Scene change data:
########################################
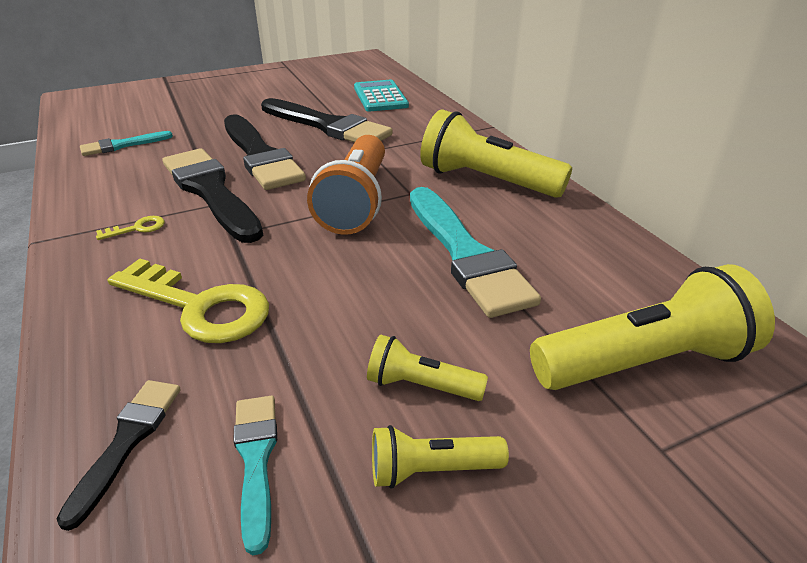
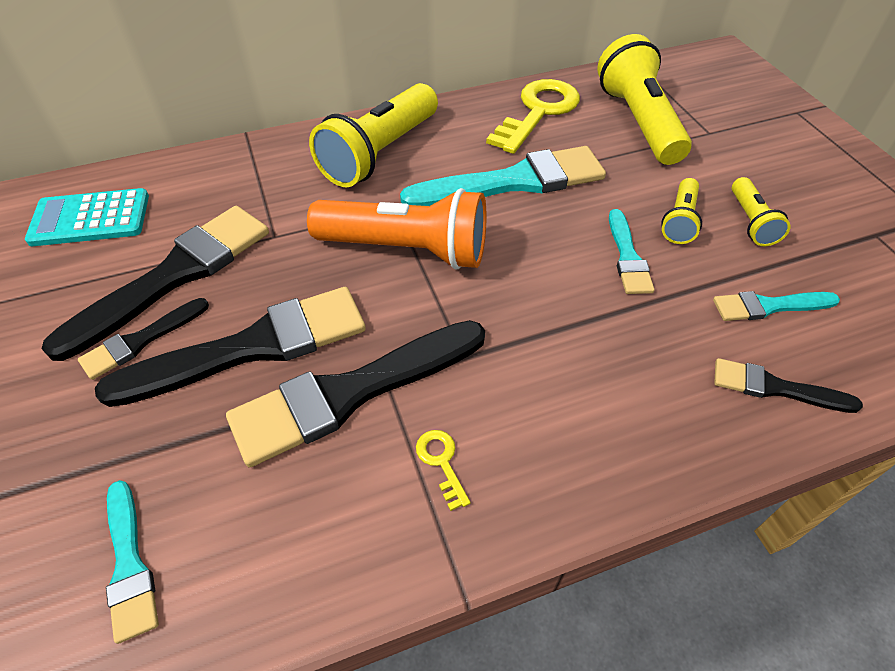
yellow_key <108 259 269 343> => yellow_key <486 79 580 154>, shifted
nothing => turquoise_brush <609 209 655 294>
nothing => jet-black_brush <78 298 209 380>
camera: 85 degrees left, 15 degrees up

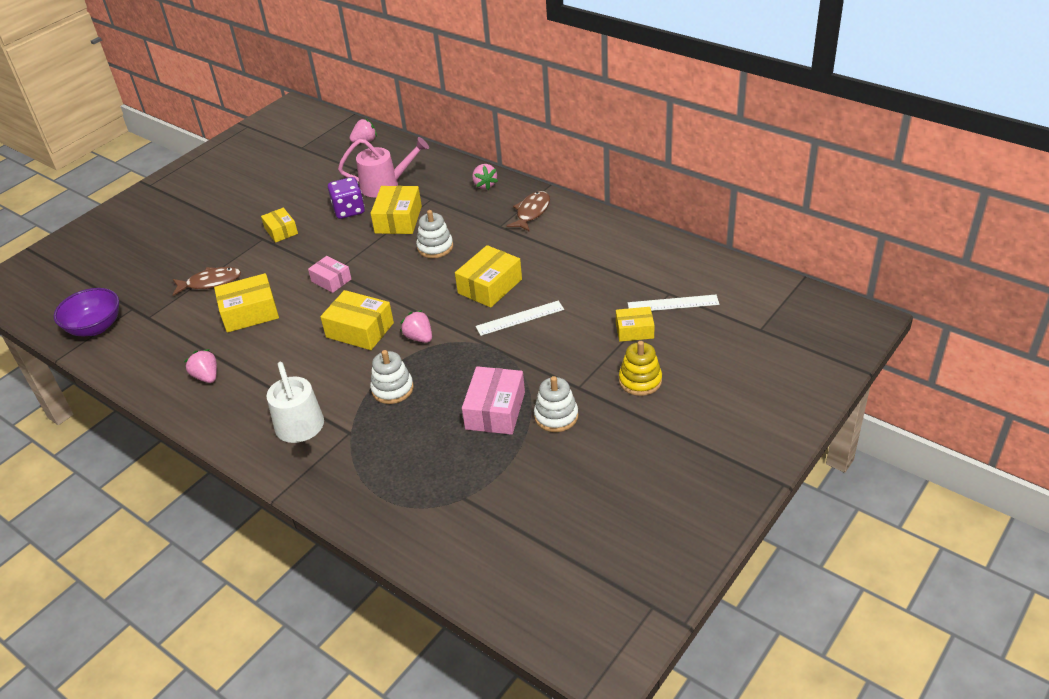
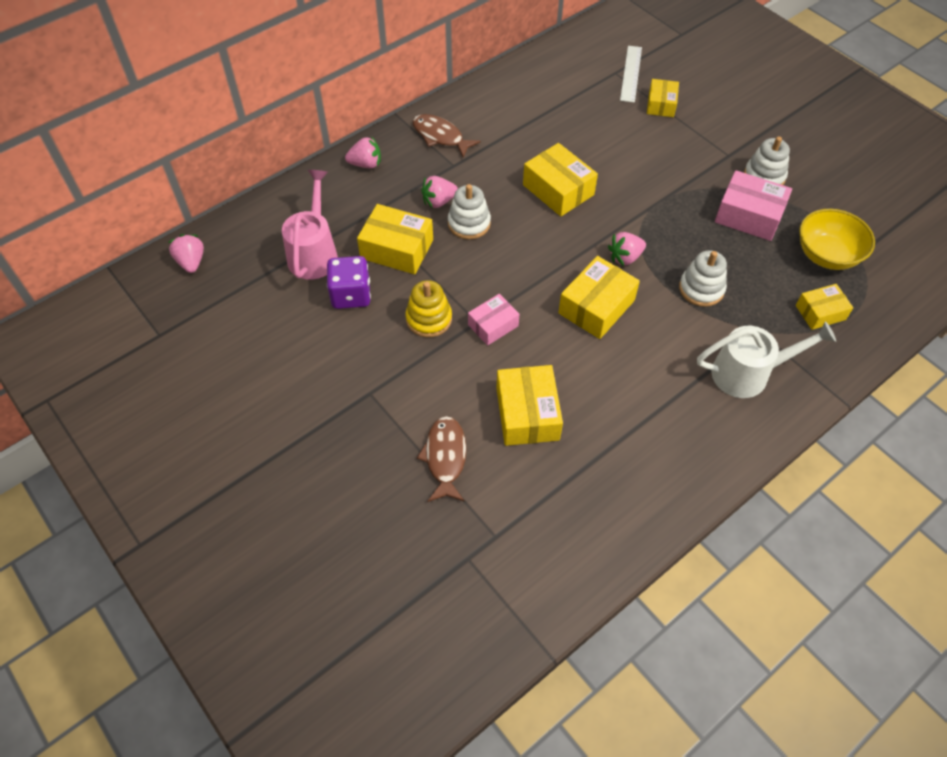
yellow_package <261 208 298 243> => yellow_package <796 284 853 330>, shifted
purple_deep_dish <54 288 119 336> => nothing
pure_white_straightedge <476 301 564 336> => nothing
yellow_stacking_toy <619 341 662 396> => yellow_stacking_toy <405 280 452 337>, shifted
rose-pink_toy_strawberry <184 349 217 383> => rose-pink_toy_strawberry <421 176 458 208>, shifted
nothing => yellow_deep_dish <799 209 875 270>
camera: 80 degrees left, 15 degrees up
########################################
Task description: If an entry holds an image, omit that image and print the remainder exactly as it stands.

Answer below:
yellow_key <108 259 269 343> => yellow_key <486 79 580 154>, shifted
nothing => turquoise_brush <609 209 655 294>
nothing => jet-black_brush <78 298 209 380>
camera: 85 degrees left, 15 degrees up

yellow_package <261 208 298 243> => yellow_package <796 284 853 330>, shifted
purple_deep_dish <54 288 119 336> => nothing
pure_white_straightedge <476 301 564 336> => nothing
yellow_stacking_toy <619 341 662 396> => yellow_stacking_toy <405 280 452 337>, shifted
rose-pink_toy_strawberry <184 349 217 383> => rose-pink_toy_strawberry <421 176 458 208>, shifted
nothing => yellow_deep_dish <799 209 875 270>
camera: 80 degrees left, 15 degrees up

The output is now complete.